***** DATA PROVIDED *****
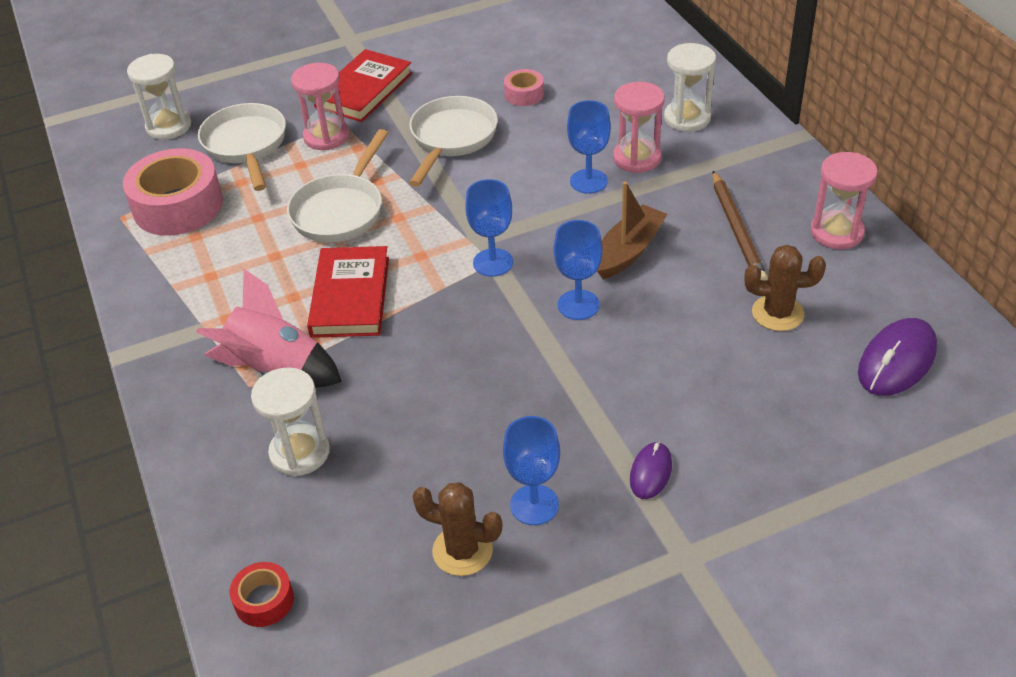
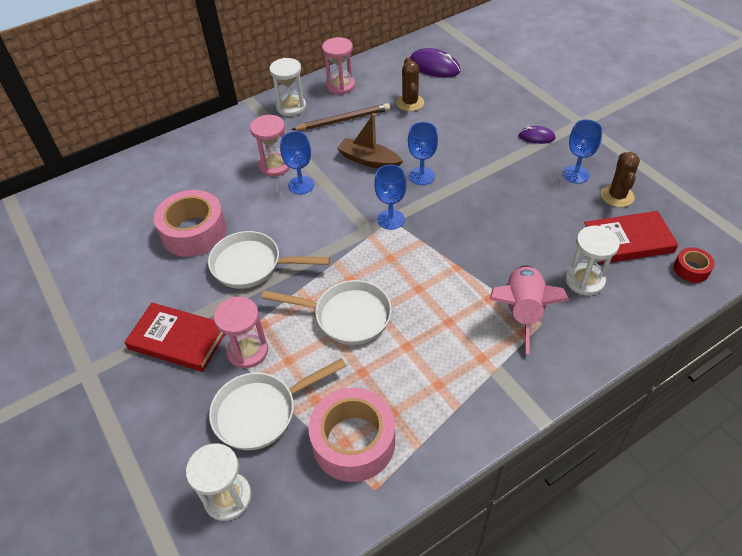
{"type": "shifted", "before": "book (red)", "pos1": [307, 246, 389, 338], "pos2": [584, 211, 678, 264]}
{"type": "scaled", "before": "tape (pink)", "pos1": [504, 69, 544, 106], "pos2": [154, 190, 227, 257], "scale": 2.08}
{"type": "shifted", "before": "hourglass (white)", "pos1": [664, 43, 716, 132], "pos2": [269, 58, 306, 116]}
*****
Give back all the data exactly, minus pictures.

**SOLVED PROBLEM**:
{"type": "shifted", "before": "book (red)", "pos1": [307, 246, 389, 338], "pos2": [584, 211, 678, 264]}
{"type": "scaled", "before": "tape (pink)", "pos1": [504, 69, 544, 106], "pos2": [154, 190, 227, 257], "scale": 2.08}
{"type": "shifted", "before": "hourglass (white)", "pos1": [664, 43, 716, 132], "pos2": [269, 58, 306, 116]}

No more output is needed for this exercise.